Stored records:
______________________________

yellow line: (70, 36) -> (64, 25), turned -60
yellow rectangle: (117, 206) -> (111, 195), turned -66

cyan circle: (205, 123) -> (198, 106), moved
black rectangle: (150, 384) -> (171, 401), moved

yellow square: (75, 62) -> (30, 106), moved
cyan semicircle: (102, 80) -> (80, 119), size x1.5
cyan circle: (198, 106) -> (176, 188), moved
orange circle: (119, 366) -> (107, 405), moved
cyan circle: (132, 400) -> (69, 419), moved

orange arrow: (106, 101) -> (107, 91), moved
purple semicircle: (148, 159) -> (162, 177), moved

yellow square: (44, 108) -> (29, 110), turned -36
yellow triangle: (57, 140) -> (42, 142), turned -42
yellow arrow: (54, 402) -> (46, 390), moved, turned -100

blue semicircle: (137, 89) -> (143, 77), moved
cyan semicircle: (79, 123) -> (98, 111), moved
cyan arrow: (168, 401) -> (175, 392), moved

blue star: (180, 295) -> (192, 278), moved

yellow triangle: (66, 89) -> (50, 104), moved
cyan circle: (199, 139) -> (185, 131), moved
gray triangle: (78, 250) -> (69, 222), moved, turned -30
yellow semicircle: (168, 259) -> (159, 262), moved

______________________________

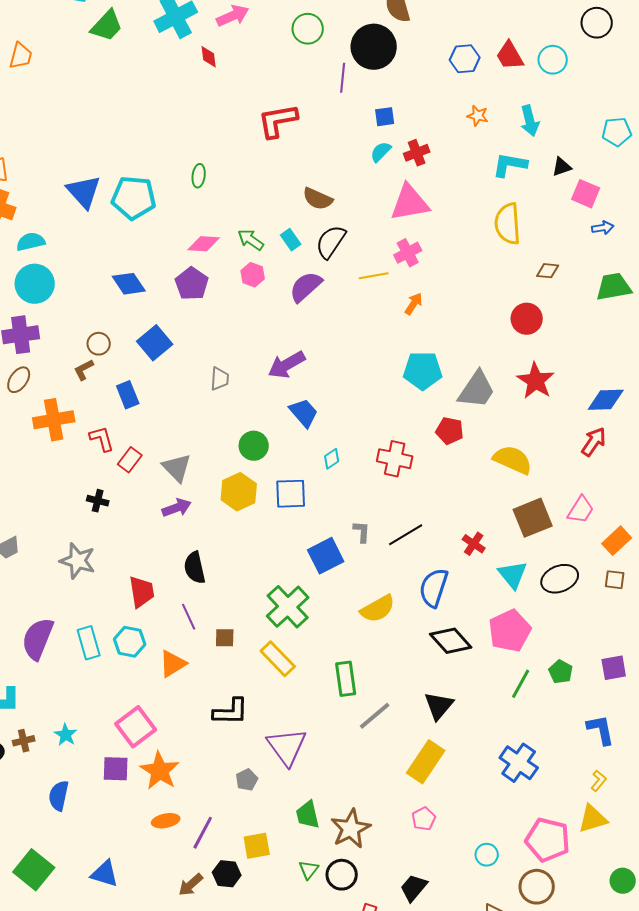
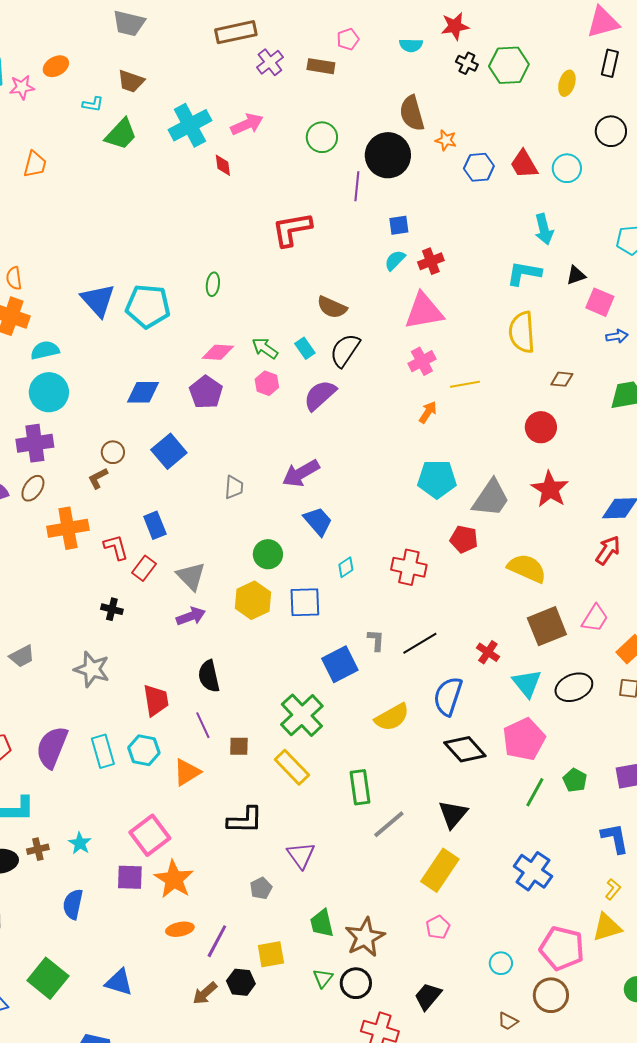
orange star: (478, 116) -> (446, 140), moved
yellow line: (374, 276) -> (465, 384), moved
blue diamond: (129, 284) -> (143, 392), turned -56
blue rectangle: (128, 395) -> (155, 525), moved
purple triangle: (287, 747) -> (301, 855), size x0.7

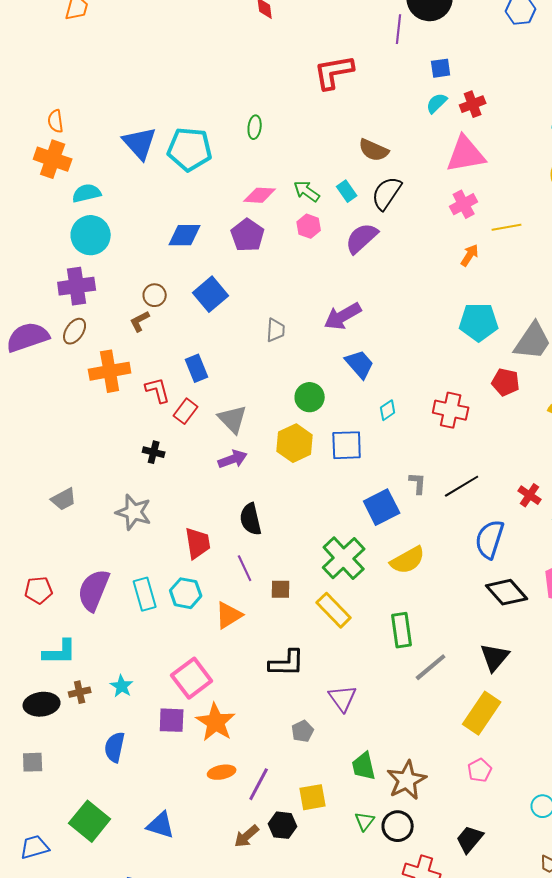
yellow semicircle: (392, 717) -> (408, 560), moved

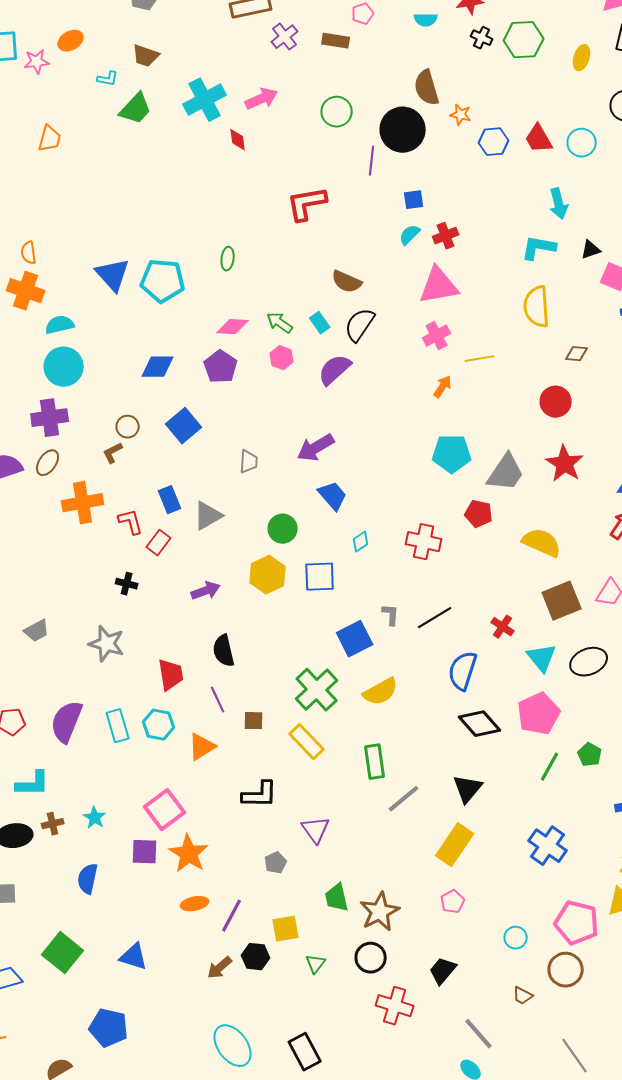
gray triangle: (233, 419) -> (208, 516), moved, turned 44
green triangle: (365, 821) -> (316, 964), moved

______________________________

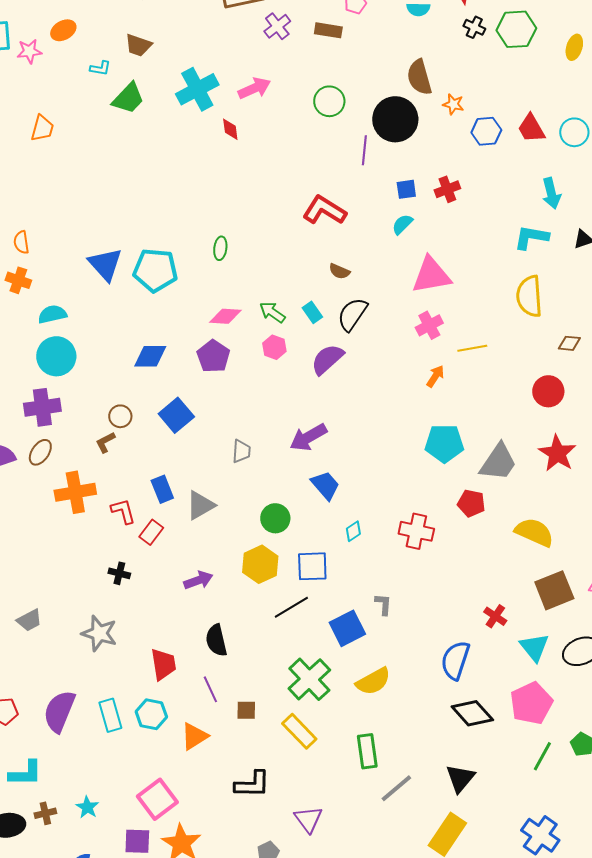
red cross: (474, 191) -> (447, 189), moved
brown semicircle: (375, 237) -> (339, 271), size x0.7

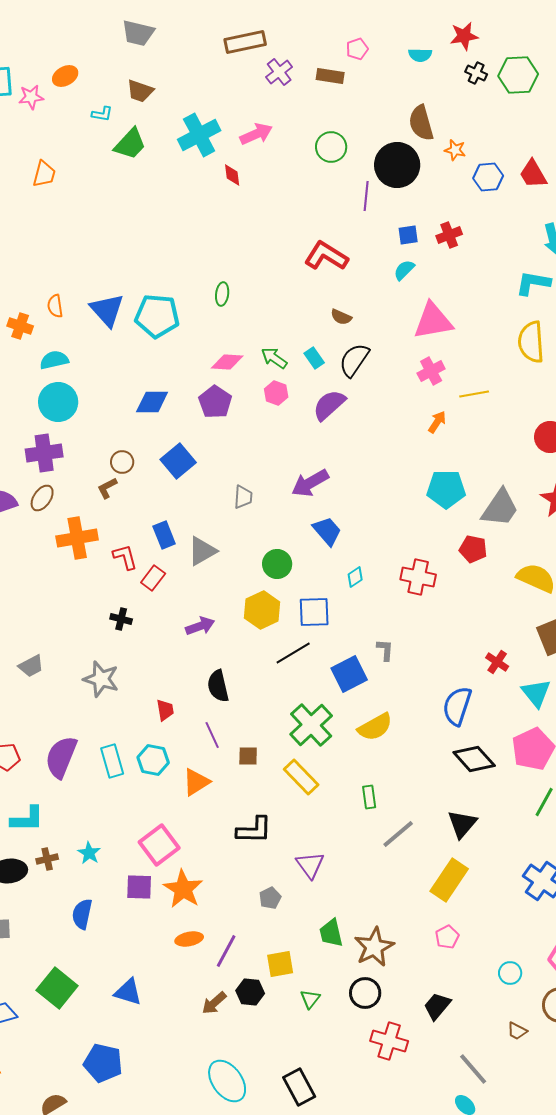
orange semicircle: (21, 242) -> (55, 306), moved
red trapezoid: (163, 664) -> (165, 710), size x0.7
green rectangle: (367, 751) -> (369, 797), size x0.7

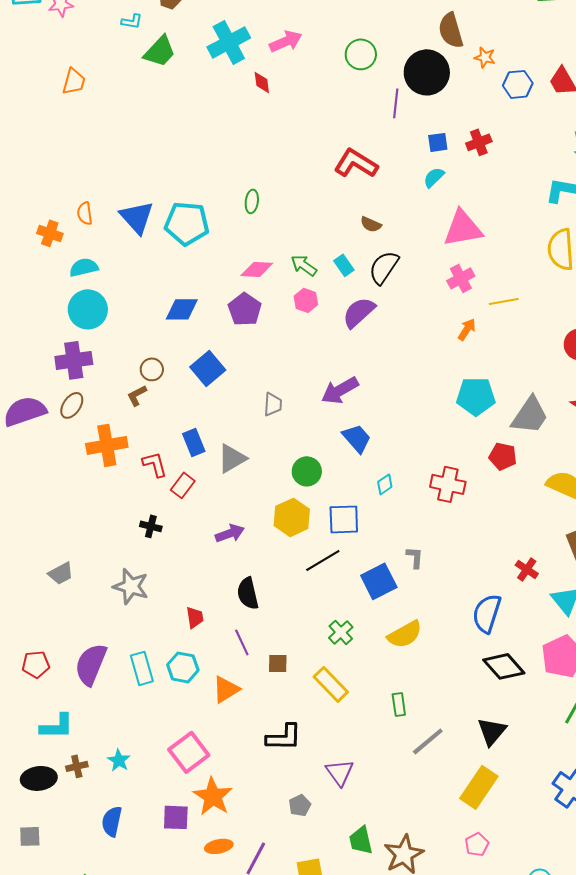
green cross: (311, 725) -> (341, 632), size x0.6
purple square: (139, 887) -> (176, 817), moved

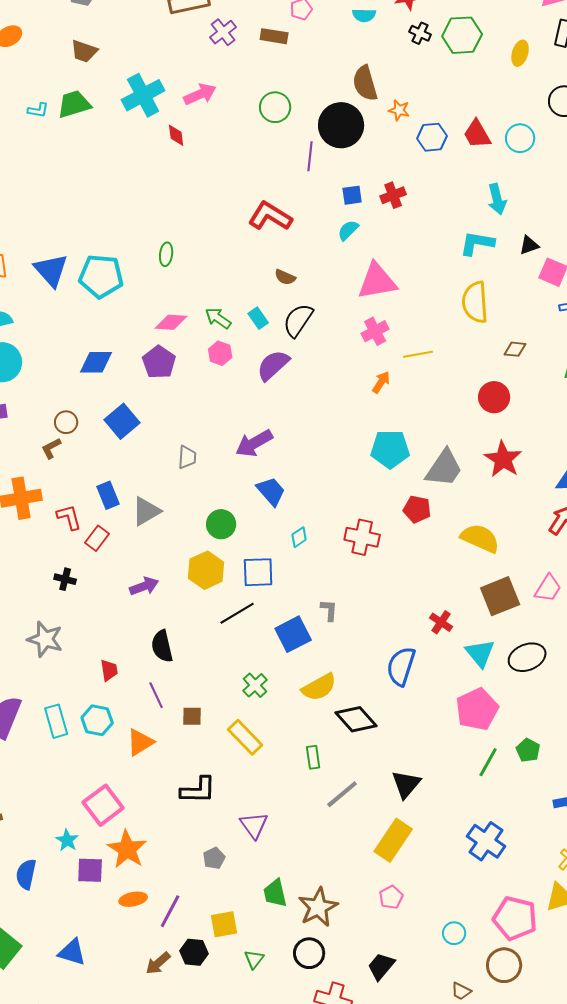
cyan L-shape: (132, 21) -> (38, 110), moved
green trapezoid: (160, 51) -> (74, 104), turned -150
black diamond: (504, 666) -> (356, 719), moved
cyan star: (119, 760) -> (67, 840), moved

______________________________

Find "yellow arrow: (54, 402)" in the entries above and copy that whole line exactly, then each line after it through the line that contains "yellow semicircle: (168, 259)".

[Solution]
yellow arrow: (54, 402) -> (46, 390), moved, turned -100

blue semicircle: (137, 89) -> (143, 77), moved
cyan semicircle: (79, 123) -> (98, 111), moved
cyan arrow: (168, 401) -> (175, 392), moved

blue star: (180, 295) -> (192, 278), moved

yellow triangle: (66, 89) -> (50, 104), moved
cyan circle: (199, 139) -> (185, 131), moved
gray triangle: (78, 250) -> (69, 222), moved, turned -30
yellow semicircle: (168, 259) -> (159, 262), moved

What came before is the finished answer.